*Work instruction*
The full listing, excluding its pictures, should be printed exactly as it stands.

# # # # # # #

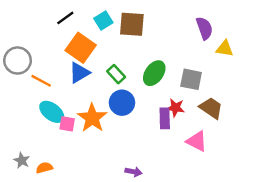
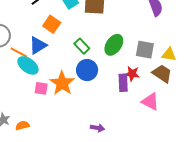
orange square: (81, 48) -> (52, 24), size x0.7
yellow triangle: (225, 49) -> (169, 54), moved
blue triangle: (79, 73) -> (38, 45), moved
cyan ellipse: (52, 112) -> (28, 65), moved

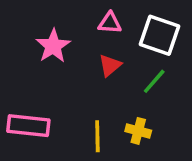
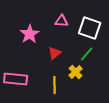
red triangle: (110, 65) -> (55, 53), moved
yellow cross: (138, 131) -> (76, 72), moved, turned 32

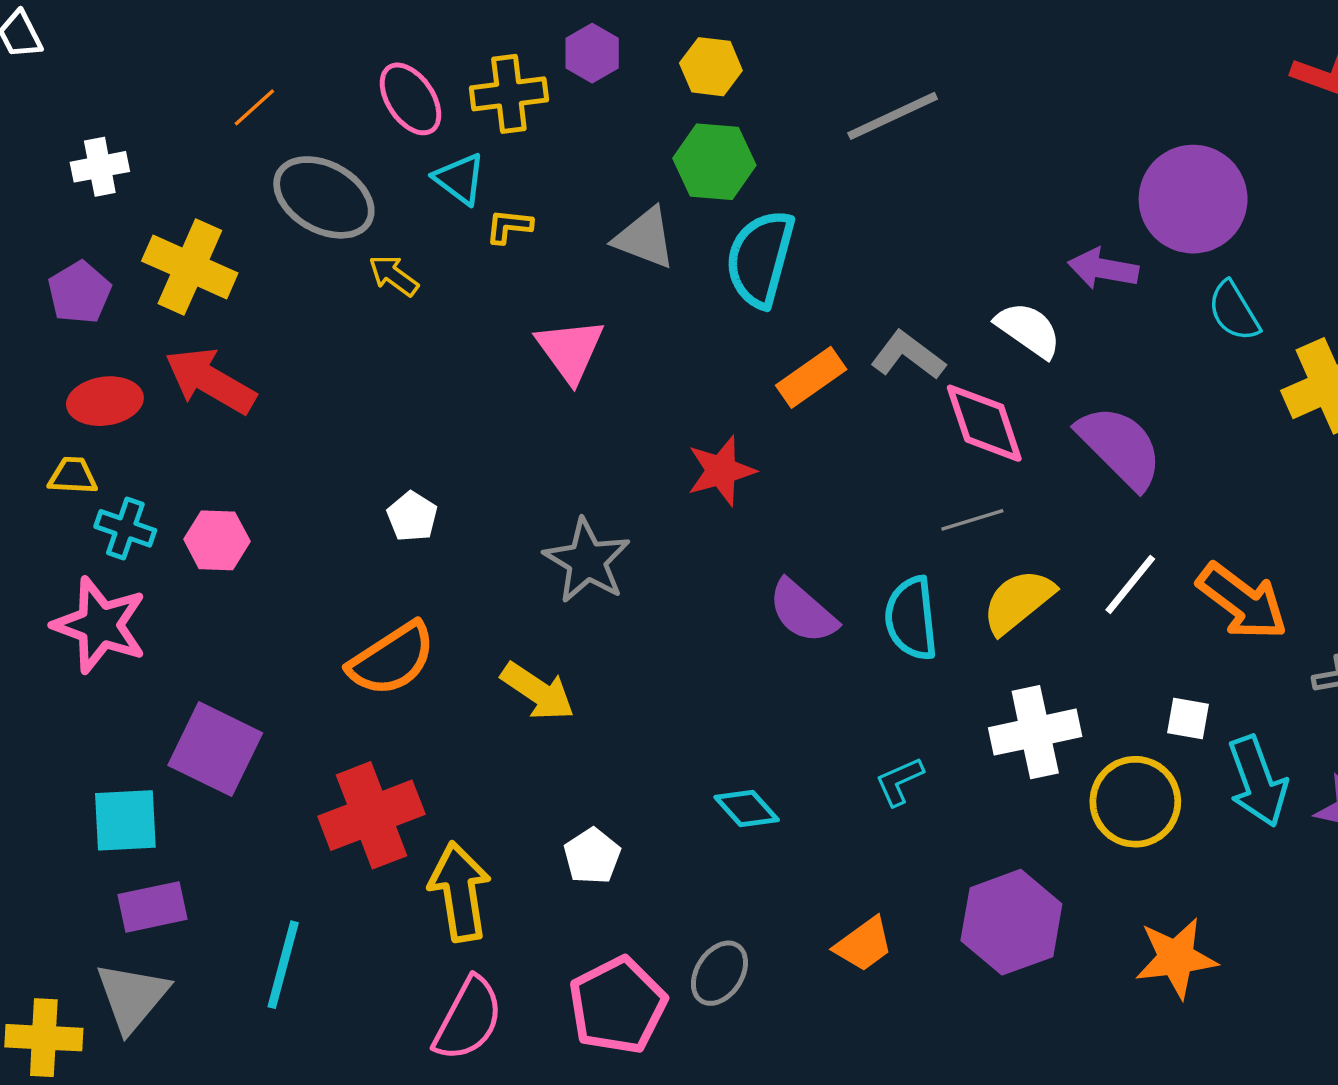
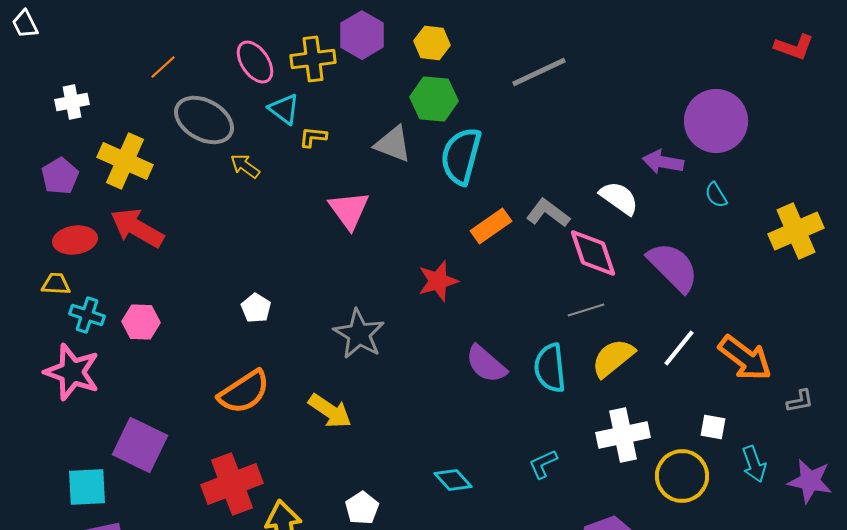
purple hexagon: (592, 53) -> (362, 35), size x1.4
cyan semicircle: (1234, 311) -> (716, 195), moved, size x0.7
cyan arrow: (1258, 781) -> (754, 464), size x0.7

# # # # # # #

*Task answer*
orange square: (81, 48) -> (52, 24), size x0.7
yellow triangle: (225, 49) -> (169, 54), moved
blue triangle: (79, 73) -> (38, 45), moved
cyan ellipse: (52, 112) -> (28, 65), moved

red triangle: (110, 65) -> (55, 53), moved
yellow cross: (138, 131) -> (76, 72), moved, turned 32

purple hexagon: (592, 53) -> (362, 35), size x1.4
cyan semicircle: (1234, 311) -> (716, 195), moved, size x0.7
cyan arrow: (1258, 781) -> (754, 464), size x0.7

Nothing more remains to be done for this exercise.